DATA SECTION:
+++

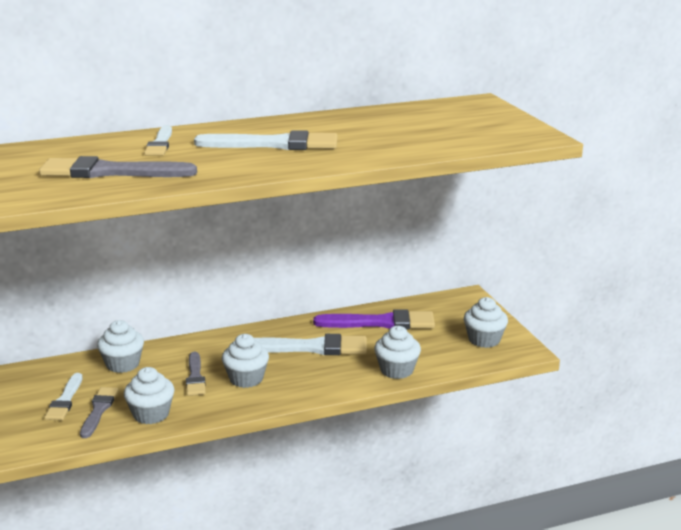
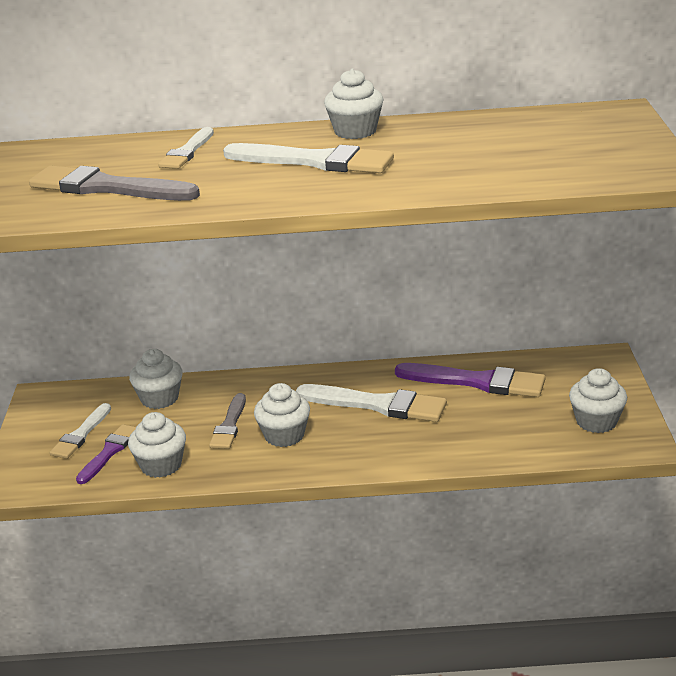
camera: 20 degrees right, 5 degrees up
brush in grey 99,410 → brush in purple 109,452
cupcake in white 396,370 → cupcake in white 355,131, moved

+++

THE PROBLEM: Leaving the pictures behind, return every line above exactly.

COMPLETED EXERCISE:
camera: 20 degrees right, 5 degrees up
brush in grey 99,410 → brush in purple 109,452
cupcake in white 396,370 → cupcake in white 355,131, moved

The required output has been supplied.